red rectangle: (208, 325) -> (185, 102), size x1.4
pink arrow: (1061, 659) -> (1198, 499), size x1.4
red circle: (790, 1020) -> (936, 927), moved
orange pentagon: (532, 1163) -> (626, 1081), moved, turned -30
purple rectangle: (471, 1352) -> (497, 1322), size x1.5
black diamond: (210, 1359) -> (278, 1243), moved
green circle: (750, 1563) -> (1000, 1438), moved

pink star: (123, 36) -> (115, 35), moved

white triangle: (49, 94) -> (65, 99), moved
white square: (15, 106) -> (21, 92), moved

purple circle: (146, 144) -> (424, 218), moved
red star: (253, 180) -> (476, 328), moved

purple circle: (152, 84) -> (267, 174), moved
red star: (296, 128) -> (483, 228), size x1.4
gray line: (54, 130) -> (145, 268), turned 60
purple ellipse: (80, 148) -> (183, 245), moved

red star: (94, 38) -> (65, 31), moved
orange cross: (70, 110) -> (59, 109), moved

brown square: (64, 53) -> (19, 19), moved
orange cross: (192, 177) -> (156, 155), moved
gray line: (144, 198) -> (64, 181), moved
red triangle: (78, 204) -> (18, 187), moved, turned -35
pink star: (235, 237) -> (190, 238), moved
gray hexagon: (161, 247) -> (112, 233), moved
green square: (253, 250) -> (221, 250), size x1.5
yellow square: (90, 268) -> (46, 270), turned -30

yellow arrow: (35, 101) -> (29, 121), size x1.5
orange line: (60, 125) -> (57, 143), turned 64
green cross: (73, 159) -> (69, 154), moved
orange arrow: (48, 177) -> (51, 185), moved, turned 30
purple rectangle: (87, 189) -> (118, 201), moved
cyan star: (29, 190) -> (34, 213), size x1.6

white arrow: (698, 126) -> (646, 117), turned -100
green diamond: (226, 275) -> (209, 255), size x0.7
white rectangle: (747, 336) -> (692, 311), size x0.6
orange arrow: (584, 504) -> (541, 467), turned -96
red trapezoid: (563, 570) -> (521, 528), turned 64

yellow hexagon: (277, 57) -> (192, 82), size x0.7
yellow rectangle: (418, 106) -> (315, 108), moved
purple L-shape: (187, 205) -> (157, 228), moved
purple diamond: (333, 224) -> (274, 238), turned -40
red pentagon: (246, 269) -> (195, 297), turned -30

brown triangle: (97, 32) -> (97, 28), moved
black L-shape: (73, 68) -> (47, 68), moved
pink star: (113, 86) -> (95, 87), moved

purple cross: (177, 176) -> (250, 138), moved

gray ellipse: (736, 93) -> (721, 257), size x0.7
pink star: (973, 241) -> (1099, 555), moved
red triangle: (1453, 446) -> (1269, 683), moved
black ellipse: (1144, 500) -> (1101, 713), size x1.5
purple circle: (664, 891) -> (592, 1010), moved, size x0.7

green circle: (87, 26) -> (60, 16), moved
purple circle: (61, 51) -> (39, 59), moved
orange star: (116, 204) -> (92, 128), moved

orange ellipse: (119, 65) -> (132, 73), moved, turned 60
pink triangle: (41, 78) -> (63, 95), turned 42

→ **THE PROBLEM**: All entries above need to be copied verbatim.

→ **ANSWER SPACE**:
red rectangle: (208, 325) -> (185, 102), size x1.4
pink arrow: (1061, 659) -> (1198, 499), size x1.4
red circle: (790, 1020) -> (936, 927), moved
orange pentagon: (532, 1163) -> (626, 1081), moved, turned -30
purple rectangle: (471, 1352) -> (497, 1322), size x1.5
black diamond: (210, 1359) -> (278, 1243), moved
green circle: (750, 1563) -> (1000, 1438), moved

pink star: (123, 36) -> (115, 35), moved

white triangle: (49, 94) -> (65, 99), moved
white square: (15, 106) -> (21, 92), moved

purple circle: (146, 144) -> (424, 218), moved
red star: (253, 180) -> (476, 328), moved

purple circle: (152, 84) -> (267, 174), moved
red star: (296, 128) -> (483, 228), size x1.4
gray line: (54, 130) -> (145, 268), turned 60
purple ellipse: (80, 148) -> (183, 245), moved

red star: (94, 38) -> (65, 31), moved
orange cross: (70, 110) -> (59, 109), moved

brown square: (64, 53) -> (19, 19), moved
orange cross: (192, 177) -> (156, 155), moved
gray line: (144, 198) -> (64, 181), moved
red triangle: (78, 204) -> (18, 187), moved, turned -35
pink star: (235, 237) -> (190, 238), moved
gray hexagon: (161, 247) -> (112, 233), moved
green square: (253, 250) -> (221, 250), size x1.5
yellow square: (90, 268) -> (46, 270), turned -30

yellow arrow: (35, 101) -> (29, 121), size x1.5
orange line: (60, 125) -> (57, 143), turned 64
green cross: (73, 159) -> (69, 154), moved
orange arrow: (48, 177) -> (51, 185), moved, turned 30
purple rectangle: (87, 189) -> (118, 201), moved
cyan star: (29, 190) -> (34, 213), size x1.6

white arrow: (698, 126) -> (646, 117), turned -100
green diamond: (226, 275) -> (209, 255), size x0.7
white rectangle: (747, 336) -> (692, 311), size x0.6
orange arrow: (584, 504) -> (541, 467), turned -96
red trapezoid: (563, 570) -> (521, 528), turned 64

yellow hexagon: (277, 57) -> (192, 82), size x0.7
yellow rectangle: (418, 106) -> (315, 108), moved
purple L-shape: (187, 205) -> (157, 228), moved
purple diamond: (333, 224) -> (274, 238), turned -40
red pentagon: (246, 269) -> (195, 297), turned -30

brown triangle: (97, 32) -> (97, 28), moved
black L-shape: (73, 68) -> (47, 68), moved
pink star: (113, 86) -> (95, 87), moved

purple cross: (177, 176) -> (250, 138), moved

gray ellipse: (736, 93) -> (721, 257), size x0.7
pink star: (973, 241) -> (1099, 555), moved
red triangle: (1453, 446) -> (1269, 683), moved
black ellipse: (1144, 500) -> (1101, 713), size x1.5
purple circle: (664, 891) -> (592, 1010), moved, size x0.7

green circle: (87, 26) -> (60, 16), moved
purple circle: (61, 51) -> (39, 59), moved
orange star: (116, 204) -> (92, 128), moved

orange ellipse: (119, 65) -> (132, 73), moved, turned 60
pink triangle: (41, 78) -> (63, 95), turned 42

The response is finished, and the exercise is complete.